» EXERCISE PROMPT
Without including any picture, write out the entries exactly as they stand.

DATA TO USE START

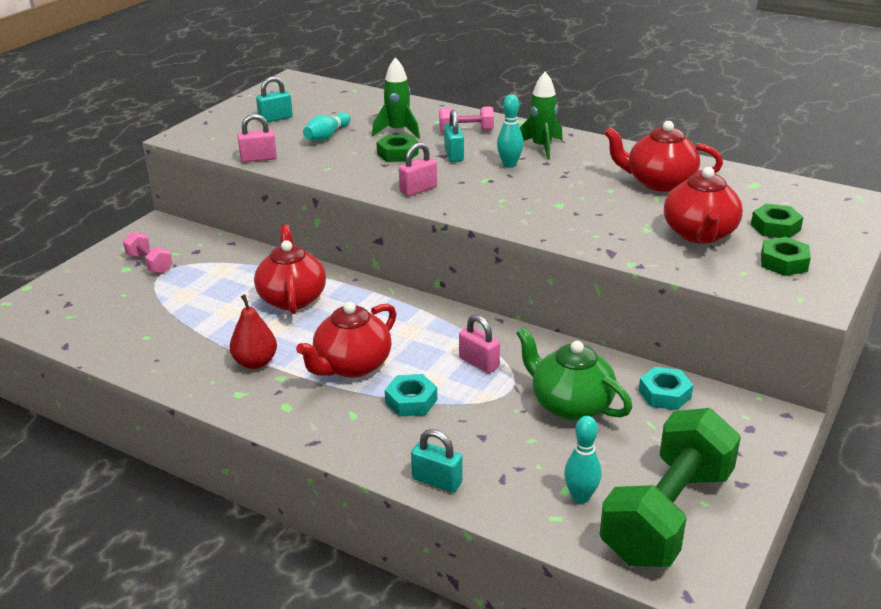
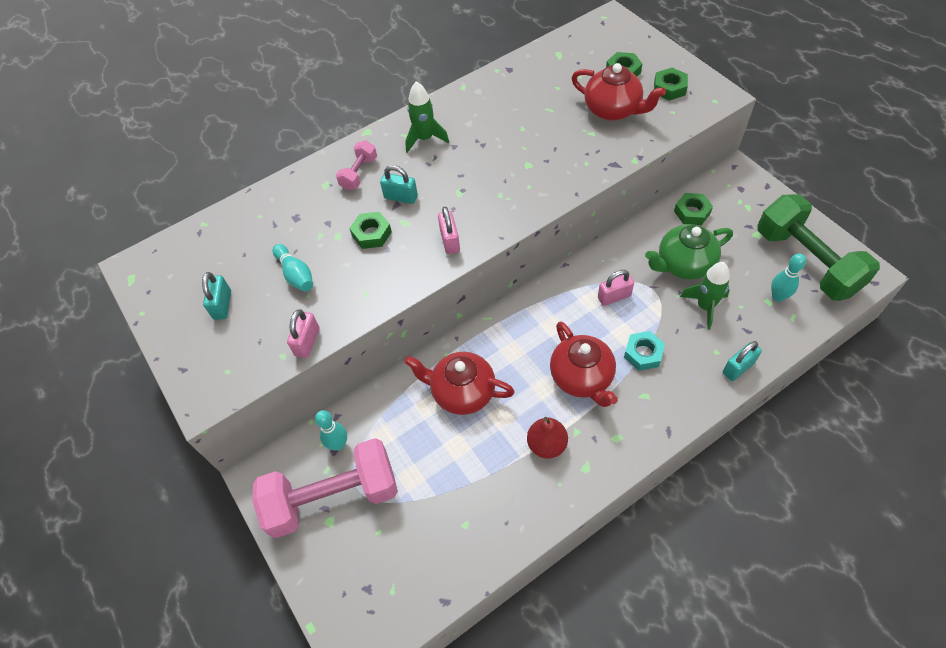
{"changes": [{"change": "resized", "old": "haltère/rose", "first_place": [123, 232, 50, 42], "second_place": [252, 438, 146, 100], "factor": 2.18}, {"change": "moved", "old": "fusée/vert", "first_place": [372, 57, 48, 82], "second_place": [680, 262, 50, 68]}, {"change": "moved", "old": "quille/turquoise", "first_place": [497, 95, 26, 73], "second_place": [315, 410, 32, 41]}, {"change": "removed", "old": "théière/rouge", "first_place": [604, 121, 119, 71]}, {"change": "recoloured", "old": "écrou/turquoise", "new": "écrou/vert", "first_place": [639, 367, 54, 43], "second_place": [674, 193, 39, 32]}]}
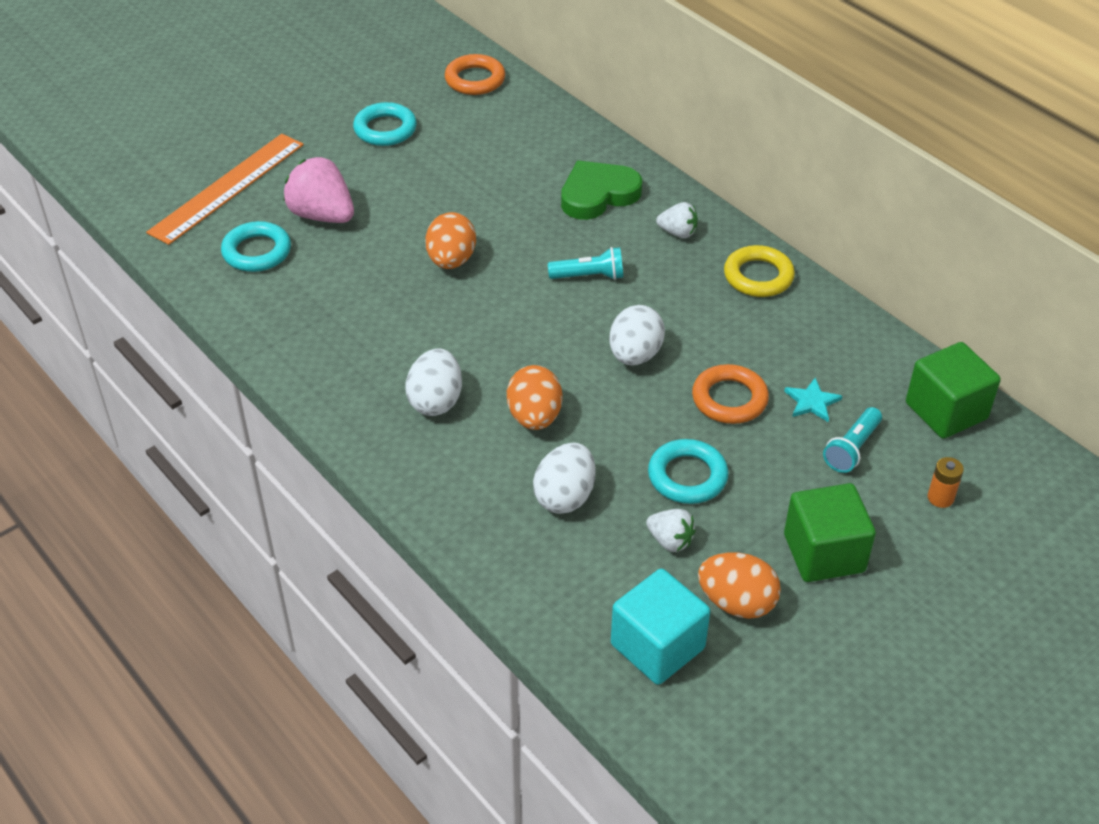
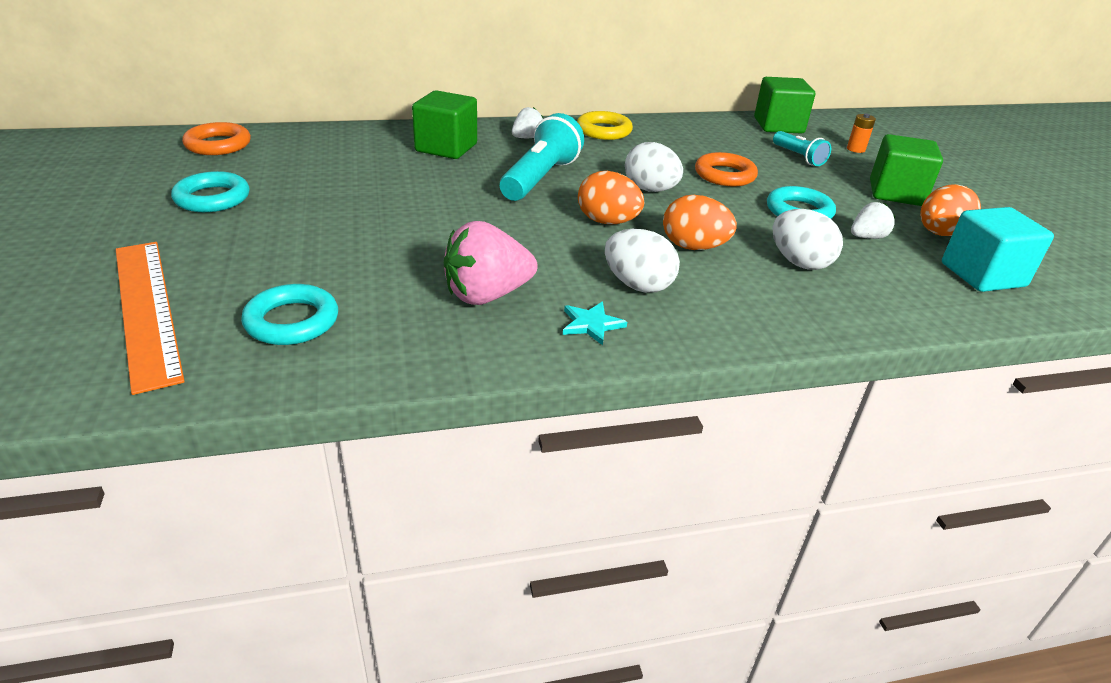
{"changes": [{"change": "moved", "old": "fraise/rose", "first_place": [283, 157, 71, 66], "second_place": [444, 221, 94, 84]}, {"change": "moved", "old": "œuf/orange", "first_place": [425, 212, 51, 57], "second_place": [578, 171, 66, 53]}, {"change": "resized", "old": "lampe de poche/turquoise", "first_place": [548, 247, 75, 33], "second_place": [500, 113, 84, 88], "factor": 1.74}, {"change": "replaced", "old": "cœur/vert", "new": "cube/vert", "first_place": [561, 161, 81, 59], "second_place": [412, 90, 65, 69]}, {"change": "moved", "old": "étoile/turquoise", "first_place": [784, 378, 58, 44], "second_place": [563, 302, 64, 44]}]}
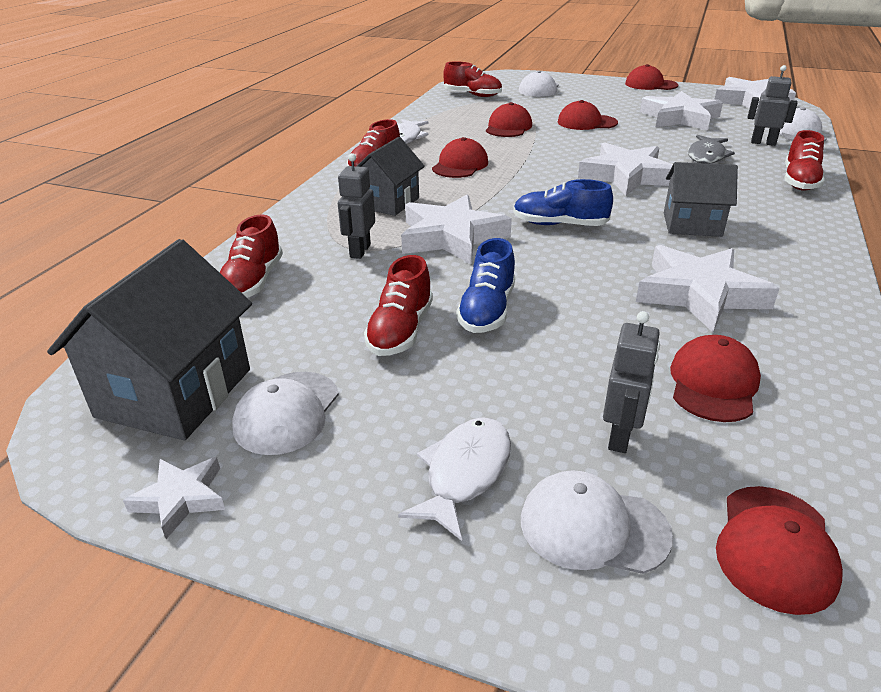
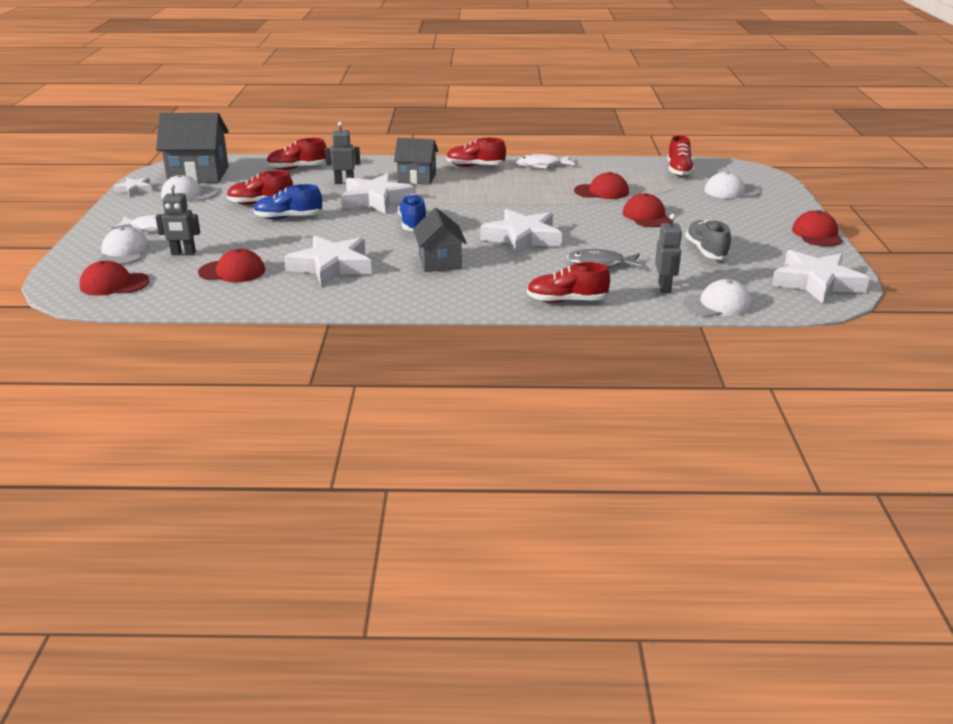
{"changes": [{"change": "removed", "old": "casquette/rouge", "first_place": [432, 137, 56, 41]}, {"change": "replaced", "old": "étoile/blanc", "new": "chaussure/gris", "first_place": [640, 91, 83, 40], "second_place": [685, 219, 46, 41]}]}
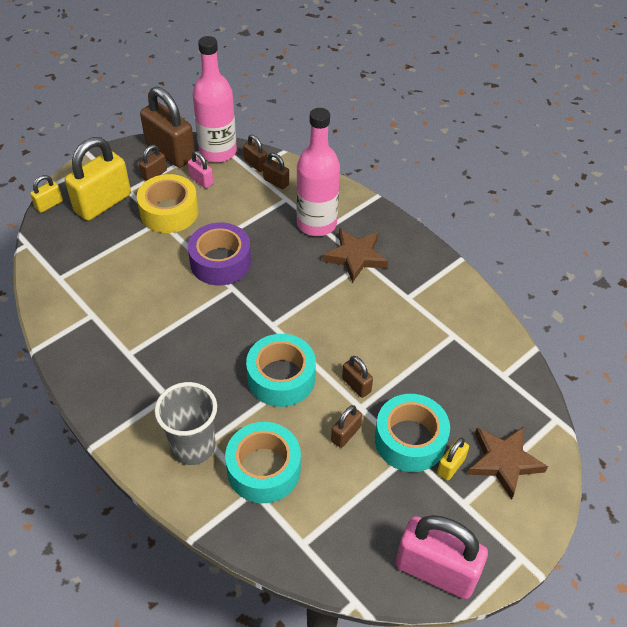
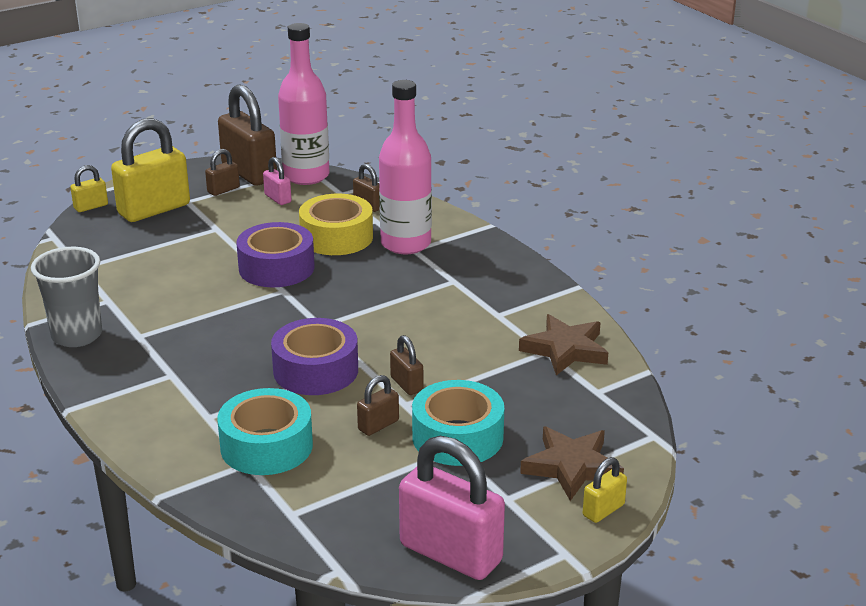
{"changes": [{"change": "moved", "old": "ruban adhésif/jaune", "first_place": [137, 174, 62, 59], "second_place": [299, 194, 74, 61]}, {"change": "moved", "old": "gobelet/gris", "first_place": [155, 382, 62, 83], "second_place": [31, 247, 71, 100]}, {"change": "removed", "old": "cadenas/marron", "first_place": [243, 135, 24, 37]}, {"change": "recoloured", "old": "ruban adhésif/turquoise", "new": "ruban adhésif/violet", "first_place": [246, 334, 70, 73], "second_place": [271, 318, 87, 77]}, {"change": "moved", "old": "étoile/marron", "first_place": [322, 228, 66, 55], "second_place": [519, 314, 89, 61]}, {"change": "moved", "old": "cadenas/jaune", "first_place": [437, 438, 32, 43], "second_place": [583, 457, 44, 66]}]}
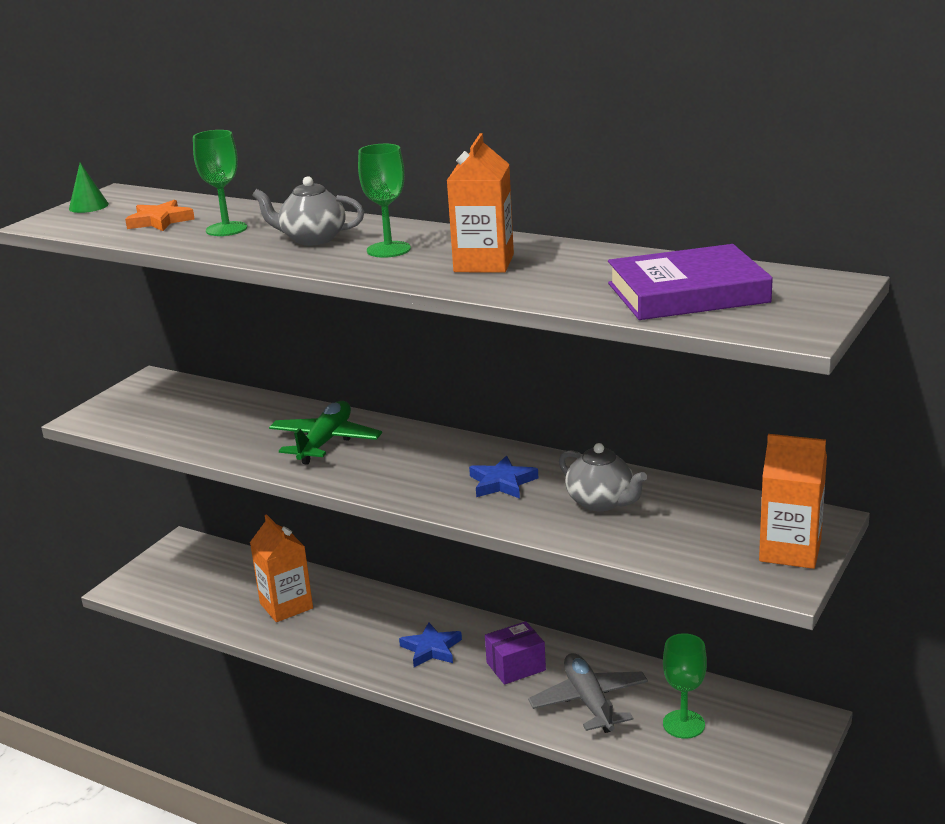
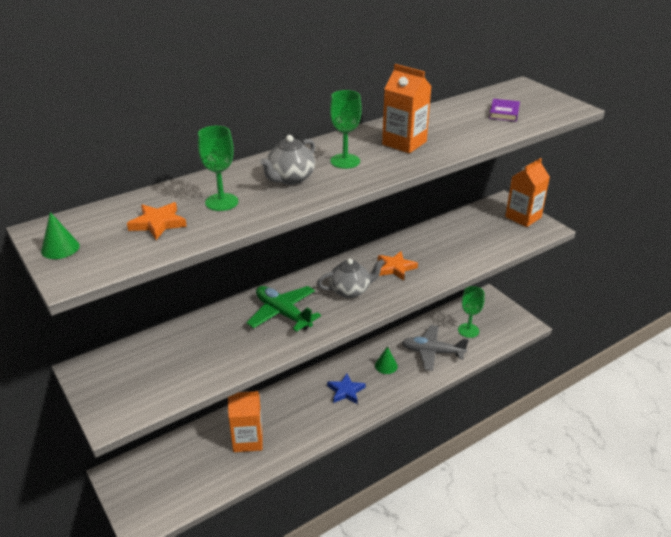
{"changes": [{"change": "recoloured", "old": "étoile/bleu", "new": "étoile/orange", "first_place": [469, 455, 69, 44], "second_place": [378, 251, 40, 29]}, {"change": "replaced", "old": "boîte/violet", "new": "cône/vert", "first_place": [485, 621, 61, 64], "second_place": [375, 346, 23, 28]}, {"change": "moved", "old": "théière/gris", "first_place": [559, 443, 88, 68], "second_place": [317, 258, 68, 40]}, {"change": "resized", "old": "livre/violet", "first_place": [608, 244, 165, 76], "second_place": [489, 99, 31, 23], "factor": 0.49}]}
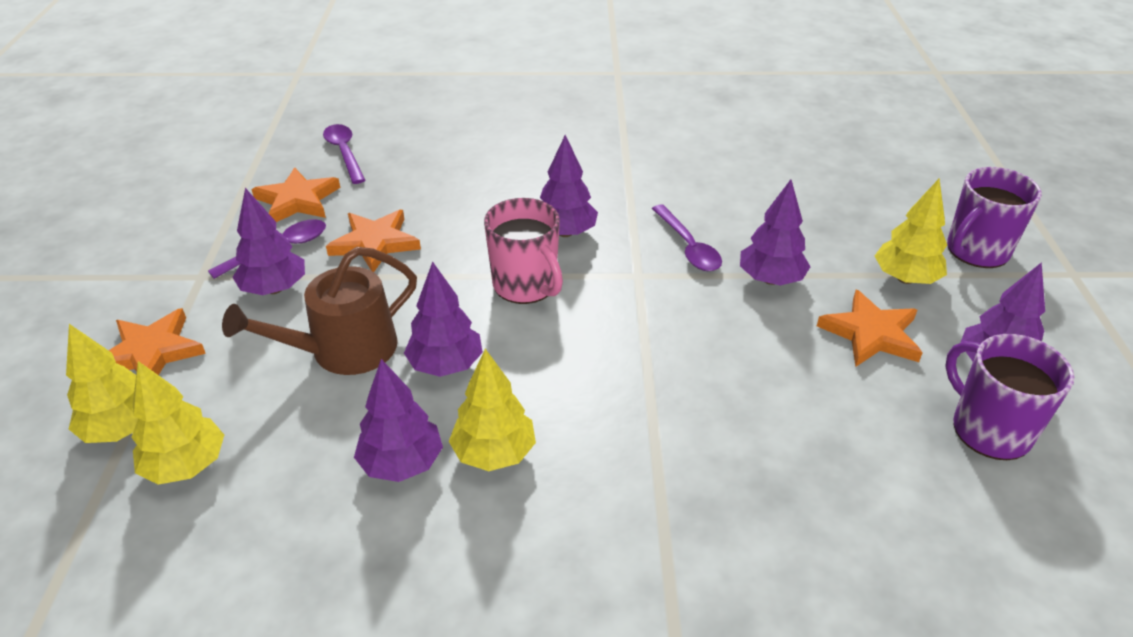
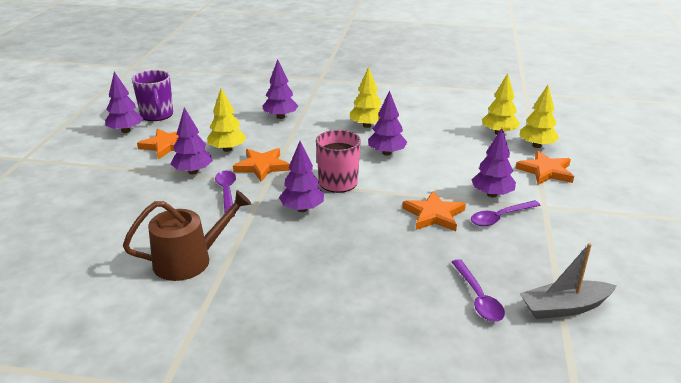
{"changes": [{"change": "moved", "old": "arrosoir/marron", "first_place": [222, 247, 195, 128], "second_place": [123, 190, 129, 91]}, {"change": "moved", "old": "étoile/orange", "first_place": [251, 167, 89, 55], "second_place": [233, 148, 57, 34]}, {"change": "moved", "old": "arbre/violet", "first_place": [354, 359, 89, 123], "second_place": [263, 59, 35, 60]}, {"change": "moved", "old": "arbre/jaune", "first_place": [875, 179, 72, 105], "second_place": [207, 88, 39, 64]}, {"change": "removed", "old": "tasse/violet", "first_place": [947, 167, 95, 101]}, {"change": "added", "new": "bateau/gris", "second_place": [520, 243, 97, 76]}]}
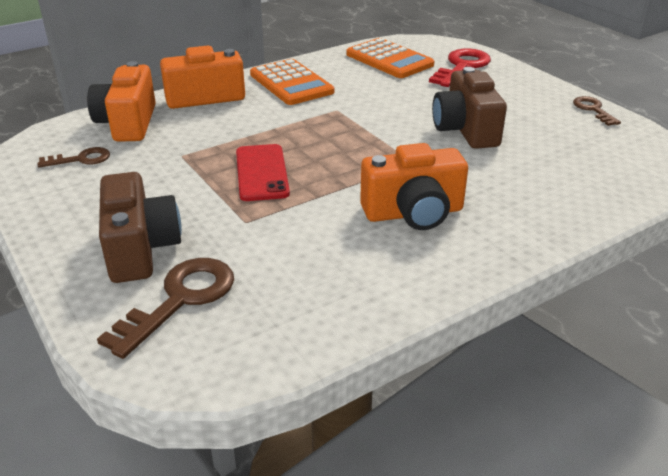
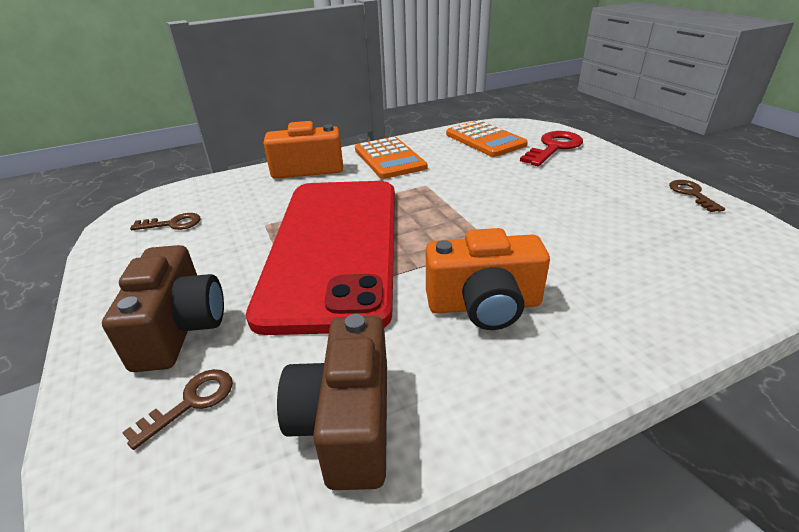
{"changes": [{"change": "removed", "old": "appareil photo/orange", "first_place": [87, 61, 69, 81]}, {"change": "resized", "old": "clé/marron", "first_place": [97, 258, 137, 101], "second_place": [122, 369, 111, 81], "factor": 0.58}, {"change": "resized", "old": "téléphone/rouge", "first_place": [236, 144, 54, 57], "second_place": [246, 181, 149, 154], "factor": 2.44}, {"change": "moved", "old": "appareil photo/marron", "first_place": [432, 67, 75, 82], "second_place": [277, 314, 110, 176]}]}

DATA TO USE END

» SOLUTION TO THE PROBLEM
{"changes": [{"change": "resized", "old": "haltère/rose", "first_place": [123, 232, 50, 42], "second_place": [252, 438, 146, 100], "factor": 2.18}, {"change": "moved", "old": "fusée/vert", "first_place": [372, 57, 48, 82], "second_place": [680, 262, 50, 68]}, {"change": "moved", "old": "quille/turquoise", "first_place": [497, 95, 26, 73], "second_place": [315, 410, 32, 41]}, {"change": "removed", "old": "théière/rouge", "first_place": [604, 121, 119, 71]}, {"change": "recoloured", "old": "écrou/turquoise", "new": "écrou/vert", "first_place": [639, 367, 54, 43], "second_place": [674, 193, 39, 32]}]}
{"changes": [{"change": "moved", "old": "fraise/rose", "first_place": [283, 157, 71, 66], "second_place": [444, 221, 94, 84]}, {"change": "moved", "old": "œuf/orange", "first_place": [425, 212, 51, 57], "second_place": [578, 171, 66, 53]}, {"change": "resized", "old": "lampe de poche/turquoise", "first_place": [548, 247, 75, 33], "second_place": [500, 113, 84, 88], "factor": 1.74}, {"change": "replaced", "old": "cœur/vert", "new": "cube/vert", "first_place": [561, 161, 81, 59], "second_place": [412, 90, 65, 69]}, {"change": "moved", "old": "étoile/turquoise", "first_place": [784, 378, 58, 44], "second_place": [563, 302, 64, 44]}]}
{"changes": [{"change": "removed", "old": "casquette/rouge", "first_place": [432, 137, 56, 41]}, {"change": "replaced", "old": "étoile/blanc", "new": "chaussure/gris", "first_place": [640, 91, 83, 40], "second_place": [685, 219, 46, 41]}]}
{"changes": [{"change": "moved", "old": "ruban adhésif/jaune", "first_place": [137, 174, 62, 59], "second_place": [299, 194, 74, 61]}, {"change": "moved", "old": "gobelet/gris", "first_place": [155, 382, 62, 83], "second_place": [31, 247, 71, 100]}, {"change": "removed", "old": "cadenas/marron", "first_place": [243, 135, 24, 37]}, {"change": "recoloured", "old": "ruban adhésif/turquoise", "new": "ruban adhésif/violet", "first_place": [246, 334, 70, 73], "second_place": [271, 318, 87, 77]}, {"change": "moved", "old": "étoile/marron", "first_place": [322, 228, 66, 55], "second_place": [519, 314, 89, 61]}, {"change": "moved", "old": "cadenas/jaune", "first_place": [437, 438, 32, 43], "second_place": [583, 457, 44, 66]}]}
{"changes": [{"change": "recoloured", "old": "étoile/bleu", "new": "étoile/orange", "first_place": [469, 455, 69, 44], "second_place": [378, 251, 40, 29]}, {"change": "replaced", "old": "boîte/violet", "new": "cône/vert", "first_place": [485, 621, 61, 64], "second_place": [375, 346, 23, 28]}, {"change": "moved", "old": "théière/gris", "first_place": [559, 443, 88, 68], "second_place": [317, 258, 68, 40]}, {"change": "resized", "old": "livre/violet", "first_place": [608, 244, 165, 76], "second_place": [489, 99, 31, 23], "factor": 0.49}]}
{"changes": [{"change": "moved", "old": "arrosoir/marron", "first_place": [222, 247, 195, 128], "second_place": [123, 190, 129, 91]}, {"change": "moved", "old": "étoile/orange", "first_place": [251, 167, 89, 55], "second_place": [233, 148, 57, 34]}, {"change": "moved", "old": "arbre/violet", "first_place": [354, 359, 89, 123], "second_place": [263, 59, 35, 60]}, {"change": "moved", "old": "arbre/jaune", "first_place": [875, 179, 72, 105], "second_place": [207, 88, 39, 64]}, {"change": "removed", "old": "tasse/violet", "first_place": [947, 167, 95, 101]}, {"change": "added", "new": "bateau/gris", "second_place": [520, 243, 97, 76]}]}
{"changes": [{"change": "removed", "old": "appareil photo/orange", "first_place": [87, 61, 69, 81]}, {"change": "resized", "old": "clé/marron", "first_place": [97, 258, 137, 101], "second_place": [122, 369, 111, 81], "factor": 0.58}, {"change": "resized", "old": "téléphone/rouge", "first_place": [236, 144, 54, 57], "second_place": [246, 181, 149, 154], "factor": 2.44}, {"change": "moved", "old": "appareil photo/marron", "first_place": [432, 67, 75, 82], "second_place": [277, 314, 110, 176]}]}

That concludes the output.